::: Task inputs

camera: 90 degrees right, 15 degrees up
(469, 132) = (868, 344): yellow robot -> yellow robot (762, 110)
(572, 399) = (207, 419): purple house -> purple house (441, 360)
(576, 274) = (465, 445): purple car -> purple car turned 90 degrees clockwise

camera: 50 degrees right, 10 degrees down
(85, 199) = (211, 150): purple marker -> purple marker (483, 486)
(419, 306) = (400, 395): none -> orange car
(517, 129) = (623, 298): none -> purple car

::::::
::: Task inputs

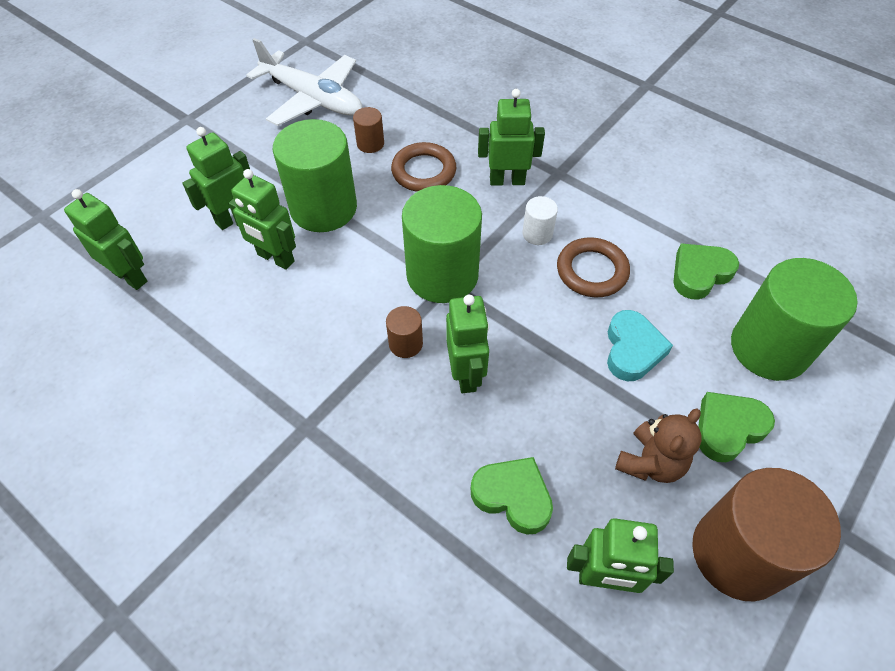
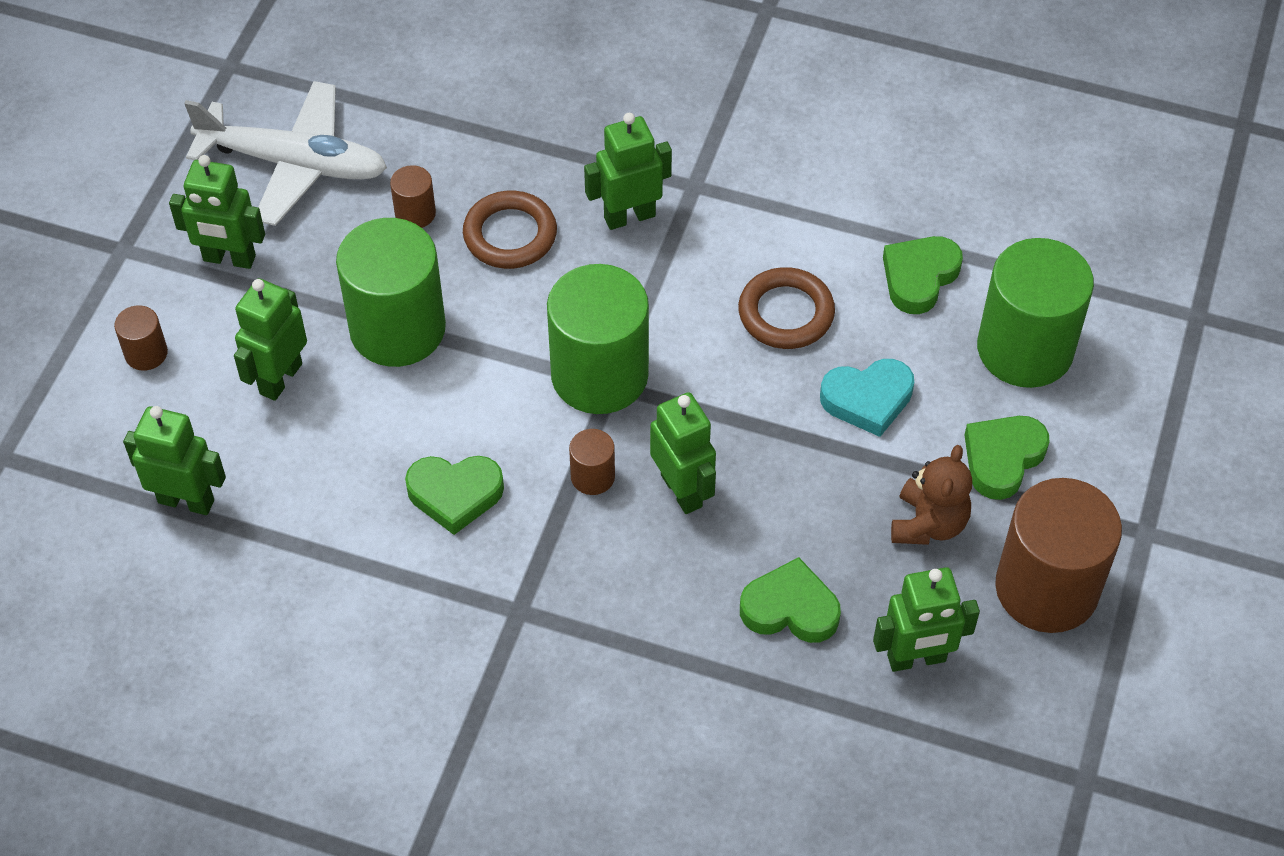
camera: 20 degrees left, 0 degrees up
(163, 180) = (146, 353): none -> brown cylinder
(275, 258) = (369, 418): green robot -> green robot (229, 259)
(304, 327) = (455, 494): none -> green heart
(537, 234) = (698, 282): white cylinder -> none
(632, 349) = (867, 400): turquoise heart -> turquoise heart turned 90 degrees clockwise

::::::

▶ _What is required_
Of the entries above, repeat exactly the lines from the line with "(304, 327) = (455, 494): none -> green heart" through the line with "(632, 349) = (867, 400): turquoise", both of them included.

▶ _Answer area_
(304, 327) = (455, 494): none -> green heart
(537, 234) = (698, 282): white cylinder -> none
(632, 349) = (867, 400): turquoise heart -> turquoise heart turned 90 degrees clockwise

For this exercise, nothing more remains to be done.